Using the data below, show every line where the word "heart" occurs.

Data items
────────────────────

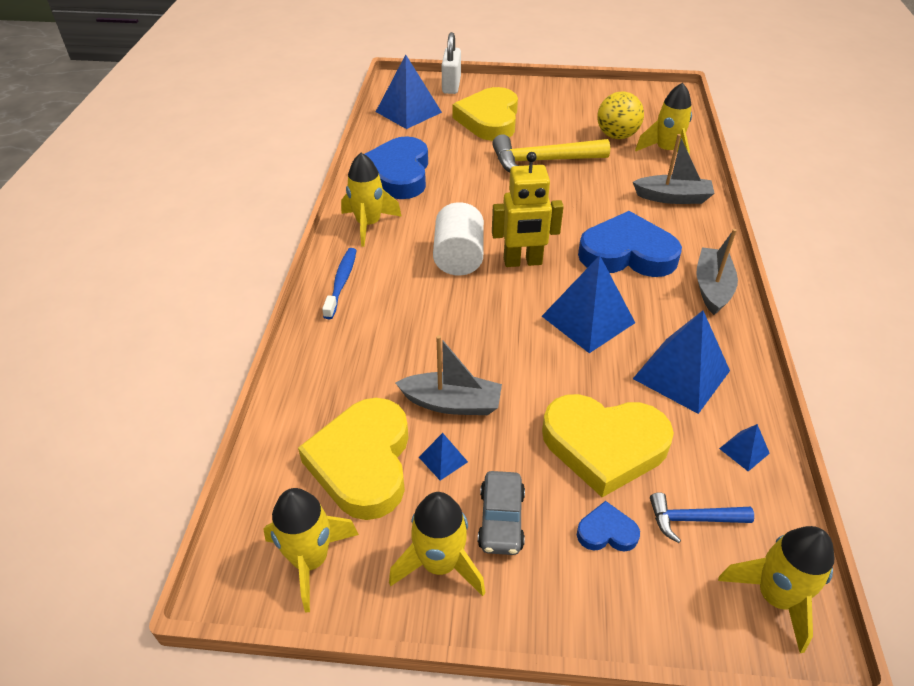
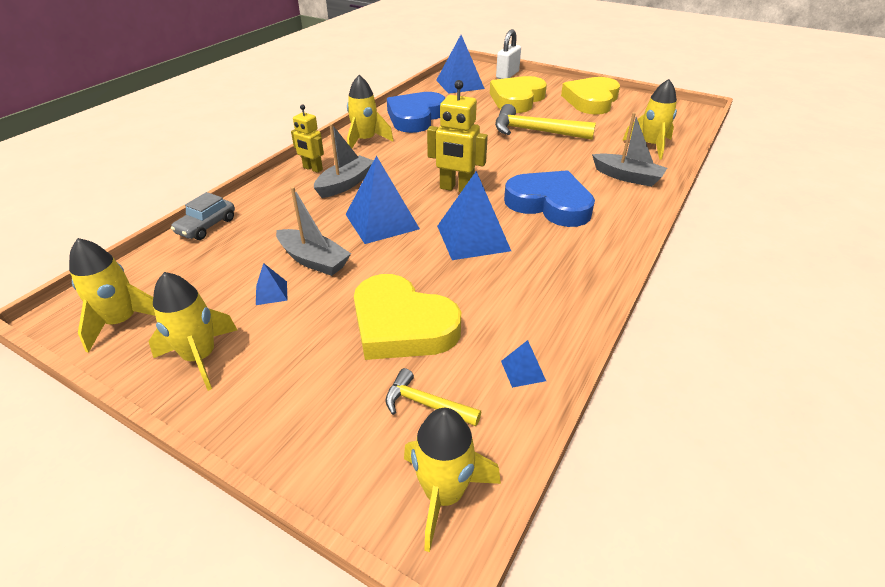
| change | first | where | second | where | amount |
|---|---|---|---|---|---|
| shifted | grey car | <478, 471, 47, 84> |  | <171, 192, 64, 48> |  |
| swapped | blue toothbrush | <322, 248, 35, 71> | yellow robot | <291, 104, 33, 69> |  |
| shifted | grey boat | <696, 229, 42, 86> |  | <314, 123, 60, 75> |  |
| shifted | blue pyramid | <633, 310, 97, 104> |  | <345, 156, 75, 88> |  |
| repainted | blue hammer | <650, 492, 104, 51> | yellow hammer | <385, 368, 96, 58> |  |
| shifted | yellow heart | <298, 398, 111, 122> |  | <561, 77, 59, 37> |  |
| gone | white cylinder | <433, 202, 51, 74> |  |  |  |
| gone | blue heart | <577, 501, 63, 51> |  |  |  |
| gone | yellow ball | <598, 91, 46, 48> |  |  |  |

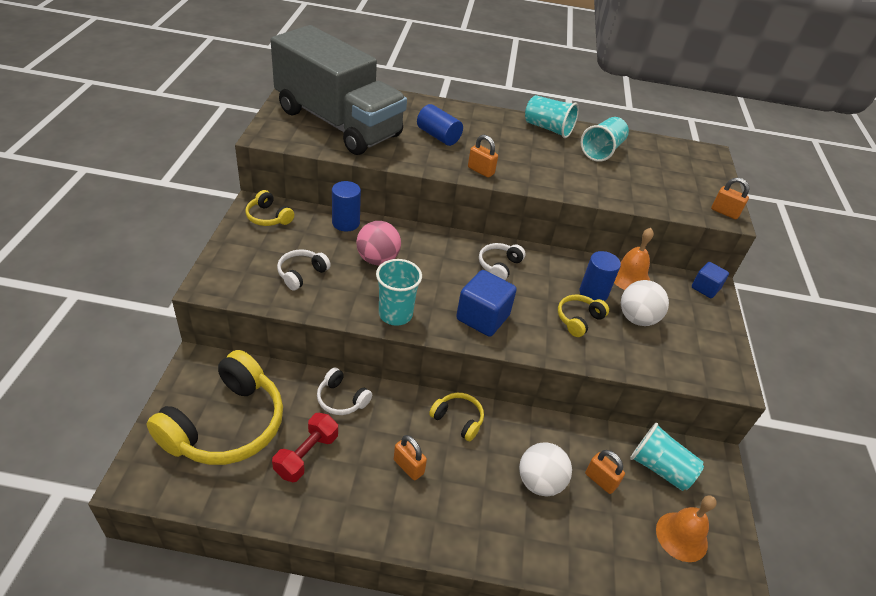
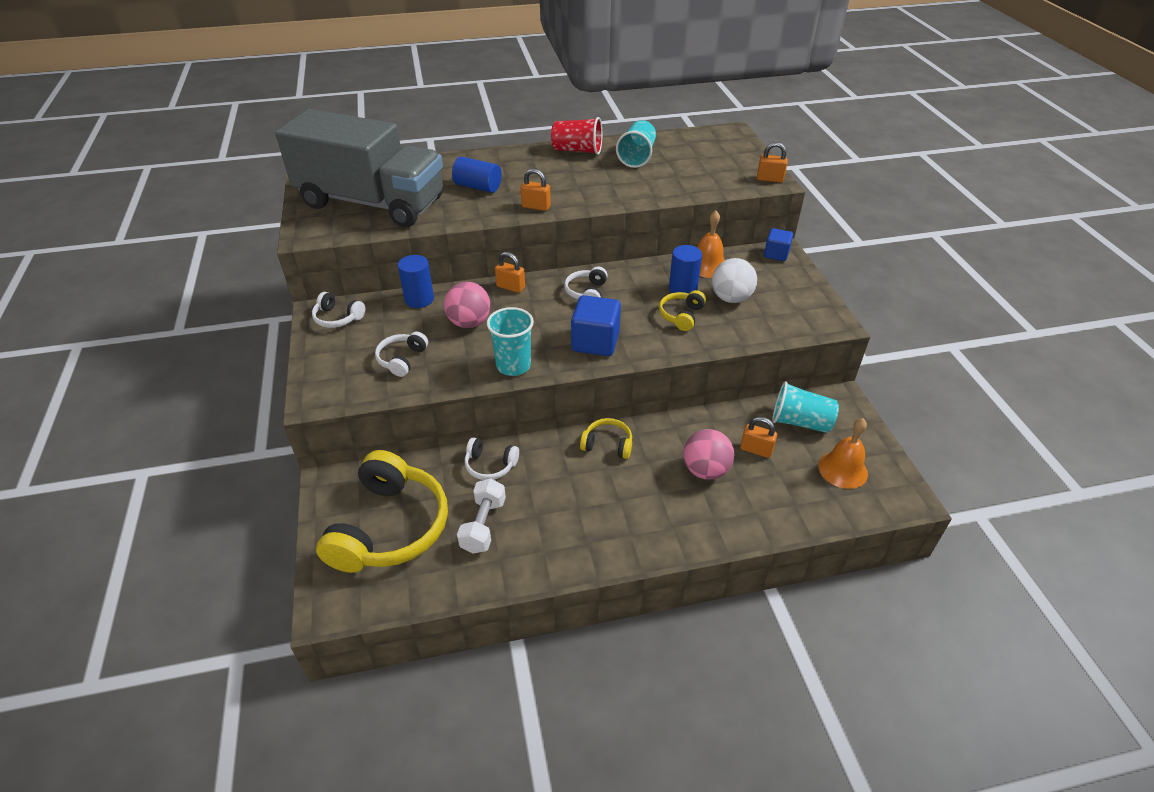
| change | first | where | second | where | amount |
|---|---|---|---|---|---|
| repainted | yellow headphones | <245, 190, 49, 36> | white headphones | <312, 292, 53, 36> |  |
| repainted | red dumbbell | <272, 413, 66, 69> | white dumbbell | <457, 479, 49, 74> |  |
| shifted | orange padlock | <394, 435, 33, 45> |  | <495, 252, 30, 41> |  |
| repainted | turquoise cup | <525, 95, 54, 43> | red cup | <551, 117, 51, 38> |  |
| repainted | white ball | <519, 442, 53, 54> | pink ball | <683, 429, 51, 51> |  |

────────────────────

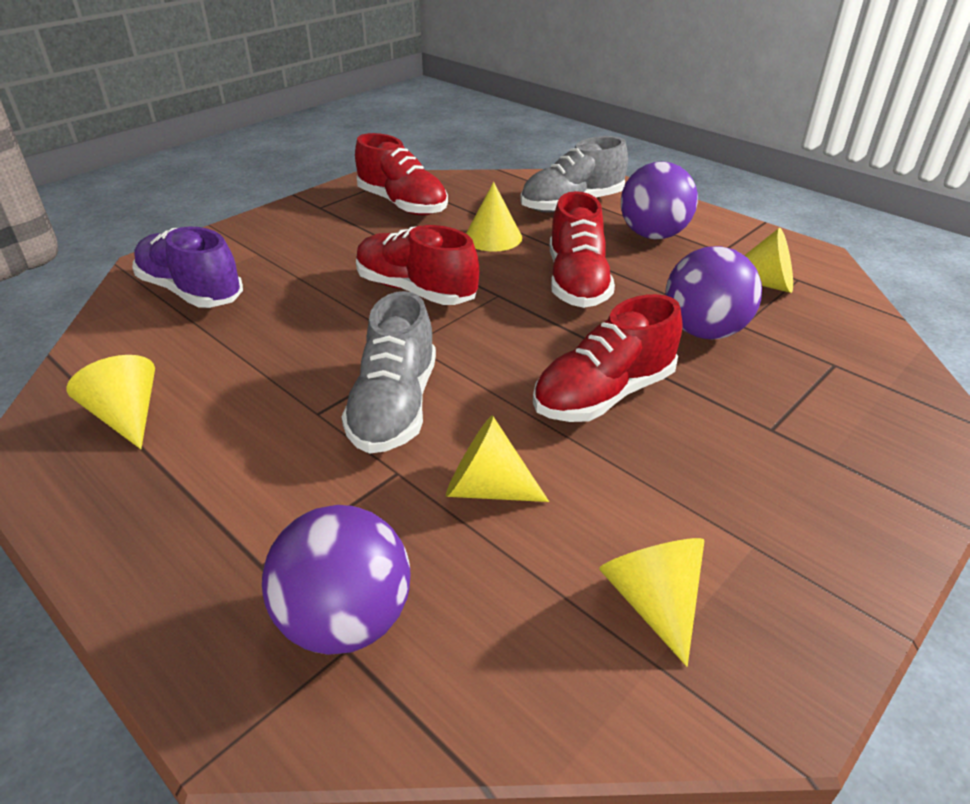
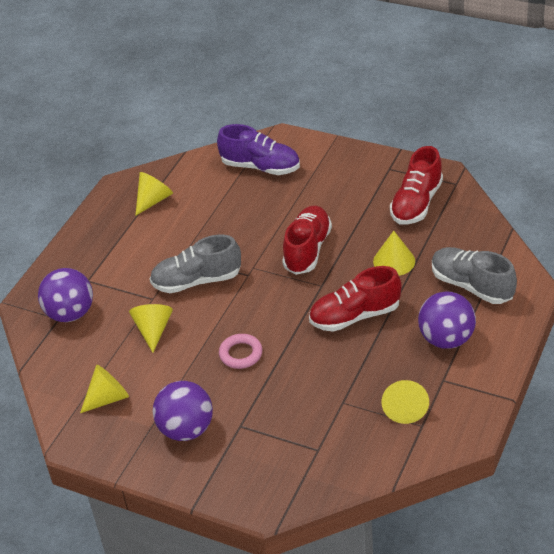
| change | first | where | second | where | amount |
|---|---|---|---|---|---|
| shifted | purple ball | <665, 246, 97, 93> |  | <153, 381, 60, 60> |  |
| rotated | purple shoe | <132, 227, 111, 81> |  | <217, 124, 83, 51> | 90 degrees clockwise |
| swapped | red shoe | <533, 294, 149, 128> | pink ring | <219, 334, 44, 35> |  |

────────────────────

Solution:
| shifted | yellow heart | <298, 398, 111, 122> |  | <561, 77, 59, 37> |  |
| gone | blue heart | <577, 501, 63, 51> |  |  |  |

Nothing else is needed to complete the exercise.